■ EXERCISE PROMPT ■
Write the entries again exactly, with no line missing.

┏━━

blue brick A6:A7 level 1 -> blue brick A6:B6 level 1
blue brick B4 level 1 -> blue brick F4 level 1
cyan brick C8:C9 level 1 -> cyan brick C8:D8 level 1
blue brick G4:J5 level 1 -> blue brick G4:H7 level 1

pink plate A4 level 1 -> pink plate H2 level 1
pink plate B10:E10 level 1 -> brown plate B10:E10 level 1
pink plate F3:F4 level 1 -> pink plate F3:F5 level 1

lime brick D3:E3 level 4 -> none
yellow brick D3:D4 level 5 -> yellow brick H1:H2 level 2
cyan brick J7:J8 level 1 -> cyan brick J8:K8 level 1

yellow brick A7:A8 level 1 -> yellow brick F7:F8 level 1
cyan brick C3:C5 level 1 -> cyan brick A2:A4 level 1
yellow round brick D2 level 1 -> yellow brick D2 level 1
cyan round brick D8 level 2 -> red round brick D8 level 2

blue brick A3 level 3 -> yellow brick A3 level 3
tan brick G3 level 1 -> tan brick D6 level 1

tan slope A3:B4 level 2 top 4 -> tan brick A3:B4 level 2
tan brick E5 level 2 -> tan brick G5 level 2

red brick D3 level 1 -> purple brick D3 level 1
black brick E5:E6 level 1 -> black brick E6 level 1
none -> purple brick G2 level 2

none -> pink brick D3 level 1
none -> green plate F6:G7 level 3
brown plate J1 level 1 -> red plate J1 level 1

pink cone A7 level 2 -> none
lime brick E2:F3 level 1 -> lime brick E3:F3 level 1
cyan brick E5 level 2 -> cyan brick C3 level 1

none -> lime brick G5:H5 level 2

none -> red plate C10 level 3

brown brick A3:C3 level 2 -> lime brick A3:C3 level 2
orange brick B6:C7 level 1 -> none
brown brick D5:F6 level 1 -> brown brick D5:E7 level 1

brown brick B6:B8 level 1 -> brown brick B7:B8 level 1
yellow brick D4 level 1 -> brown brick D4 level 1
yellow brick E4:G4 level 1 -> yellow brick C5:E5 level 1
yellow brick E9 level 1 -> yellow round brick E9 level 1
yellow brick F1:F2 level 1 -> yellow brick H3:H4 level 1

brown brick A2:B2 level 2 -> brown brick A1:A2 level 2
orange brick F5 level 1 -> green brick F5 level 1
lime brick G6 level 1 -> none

┗━━

■ RESULT OF THIS EXERCISE ■
blue brick A6:A7 level 1 -> blue brick A6:B6 level 1
blue brick B4 level 1 -> blue brick F4 level 1
cyan brick C8:C9 level 1 -> cyan brick C8:D8 level 1
blue brick G4:J5 level 1 -> blue brick G4:H7 level 1

pink plate A4 level 1 -> pink plate H2 level 1
pink plate B10:E10 level 1 -> brown plate B10:E10 level 1
pink plate F3:F4 level 1 -> pink plate F3:F5 level 1

lime brick D3:E3 level 4 -> none
yellow brick D3:D4 level 5 -> yellow brick H1:H2 level 2
cyan brick J7:J8 level 1 -> cyan brick J8:K8 level 1

yellow brick A7:A8 level 1 -> yellow brick F7:F8 level 1
cyan brick C3:C5 level 1 -> cyan brick A2:A4 level 1
yellow round brick D2 level 1 -> yellow brick D2 level 1
cyan round brick D8 level 2 -> red round brick D8 level 2

blue brick A3 level 3 -> yellow brick A3 level 3
tan brick G3 level 1 -> tan brick D6 level 1

tan slope A3:B4 level 2 top 4 -> tan brick A3:B4 level 2
tan brick E5 level 2 -> tan brick G5 level 2

red brick D3 level 1 -> purple brick D3 level 1
black brick E5:E6 level 1 -> black brick E6 level 1
none -> purple brick G2 level 2

none -> pink brick D3 level 1
none -> green plate F6:G7 level 3
brown plate J1 level 1 -> red plate J1 level 1

pink cone A7 level 2 -> none
lime brick E2:F3 level 1 -> lime brick E3:F3 level 1
cyan brick E5 level 2 -> cyan brick C3 level 1

none -> lime brick G5:H5 level 2

none -> red plate C10 level 3

brown brick A3:C3 level 2 -> lime brick A3:C3 level 2
orange brick B6:C7 level 1 -> none
brown brick D5:F6 level 1 -> brown brick D5:E7 level 1

brown brick B6:B8 level 1 -> brown brick B7:B8 level 1
yellow brick D4 level 1 -> brown brick D4 level 1
yellow brick E4:G4 level 1 -> yellow brick C5:E5 level 1
yellow brick E9 level 1 -> yellow round brick E9 level 1
yellow brick F1:F2 level 1 -> yellow brick H3:H4 level 1

brown brick A2:B2 level 2 -> brown brick A1:A2 level 2
orange brick F5 level 1 -> green brick F5 level 1
lime brick G6 level 1 -> none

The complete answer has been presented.